> Work instruction: Where the string "blue" occurs in a line of the entries below, copy that line.

> Dataset:
# # #
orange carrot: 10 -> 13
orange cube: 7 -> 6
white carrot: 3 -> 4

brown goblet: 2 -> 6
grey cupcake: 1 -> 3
# # #
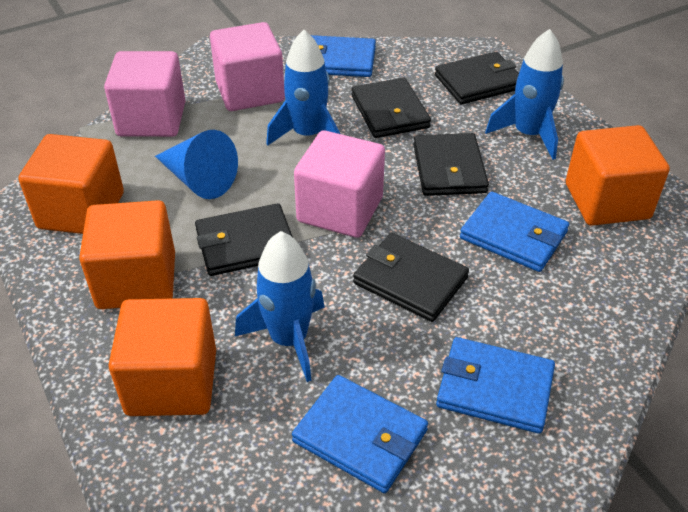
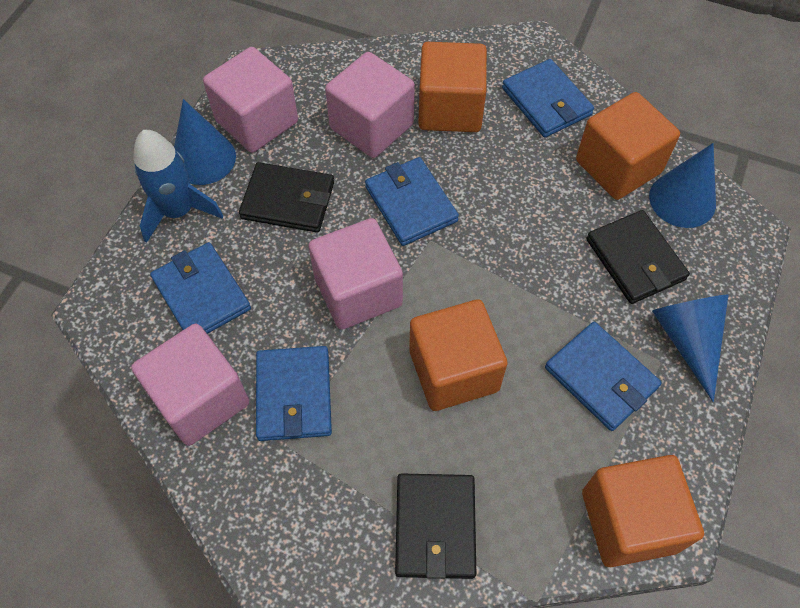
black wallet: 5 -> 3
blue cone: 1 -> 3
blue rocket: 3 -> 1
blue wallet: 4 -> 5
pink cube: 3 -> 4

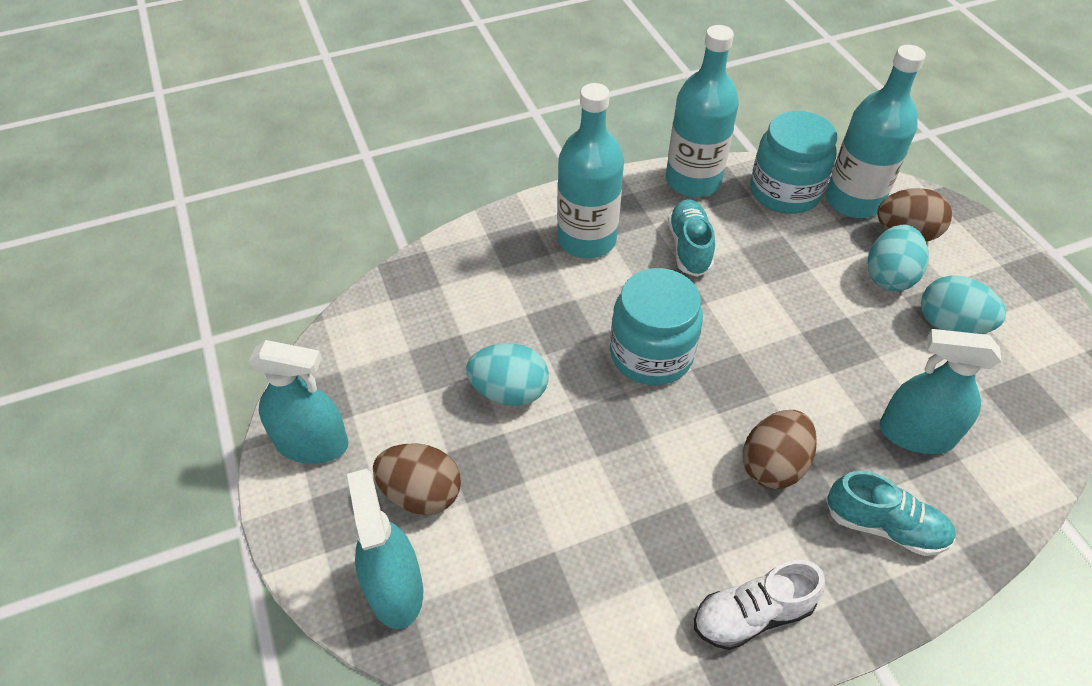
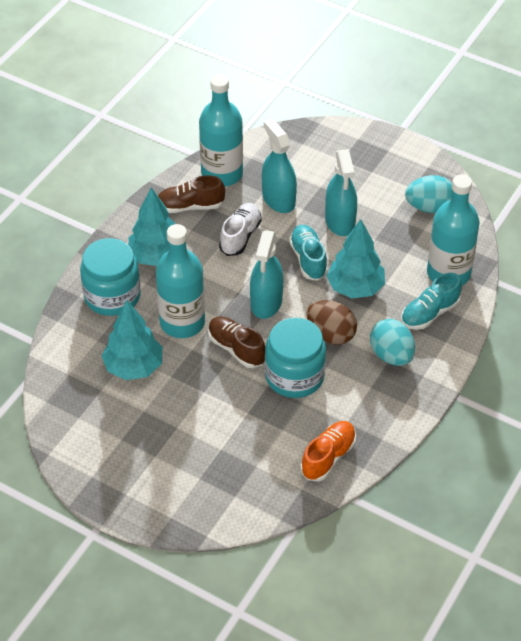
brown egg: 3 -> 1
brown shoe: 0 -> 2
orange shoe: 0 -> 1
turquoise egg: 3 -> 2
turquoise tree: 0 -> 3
# # #
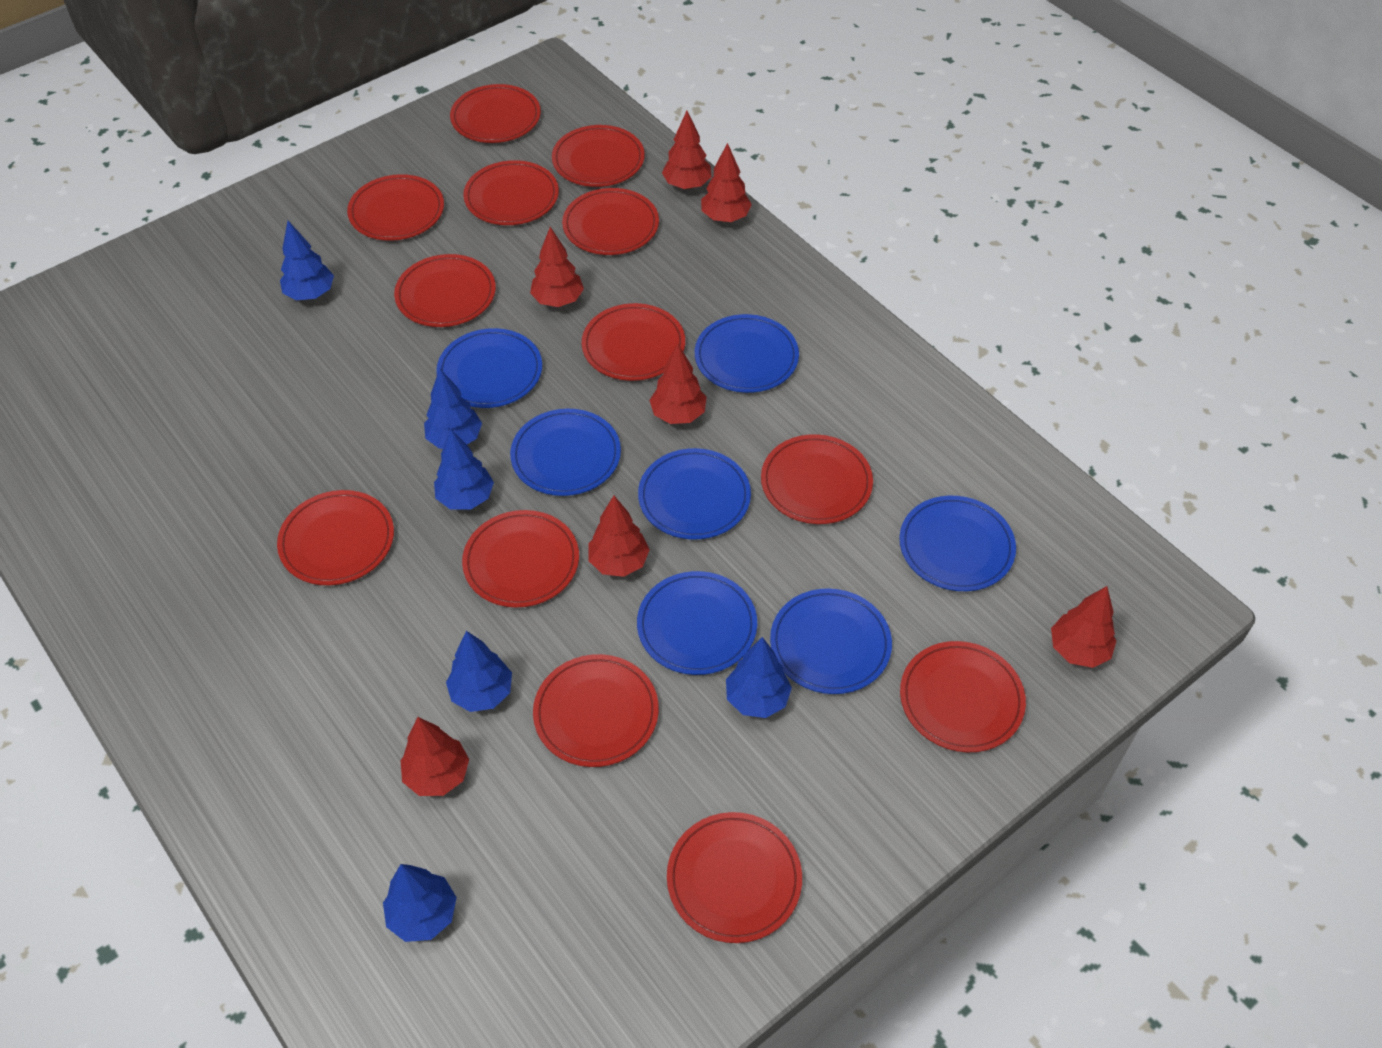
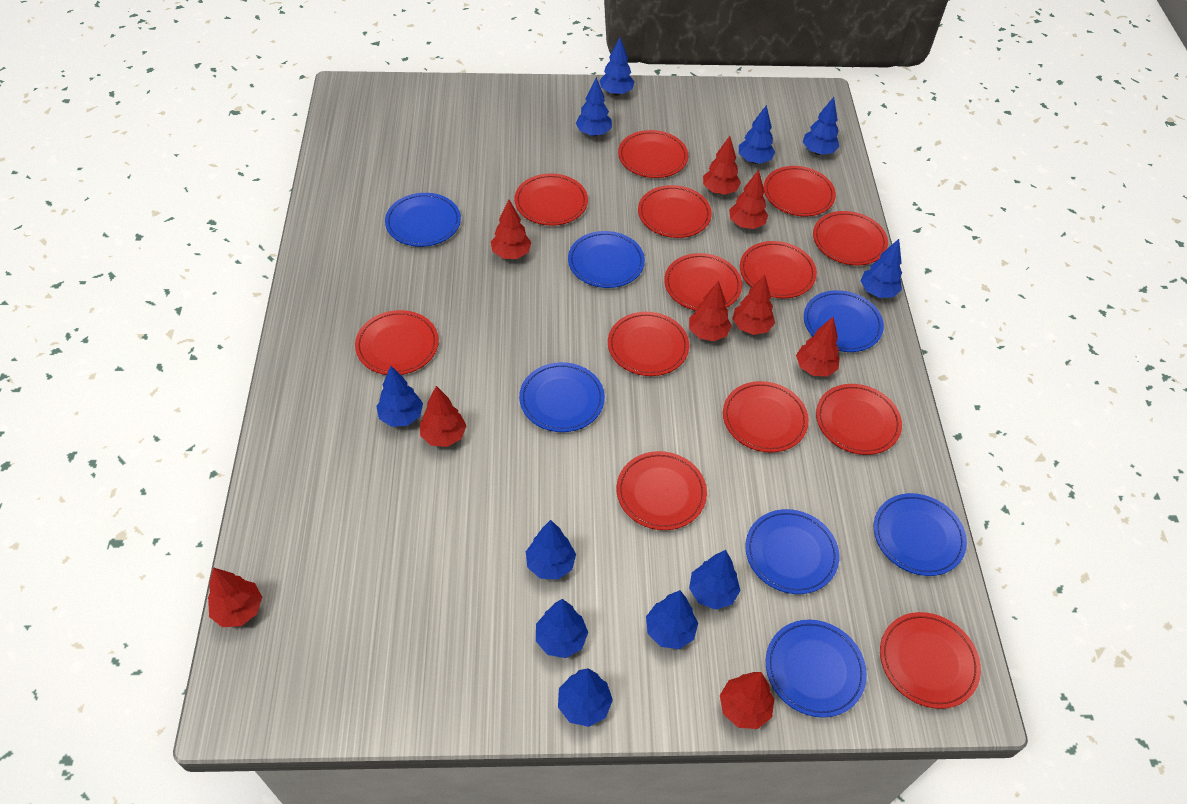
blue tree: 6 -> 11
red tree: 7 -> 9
# # #
> Written response:
blue cone: 1 -> 3
blue rocket: 3 -> 1
blue wallet: 4 -> 5
blue tree: 6 -> 11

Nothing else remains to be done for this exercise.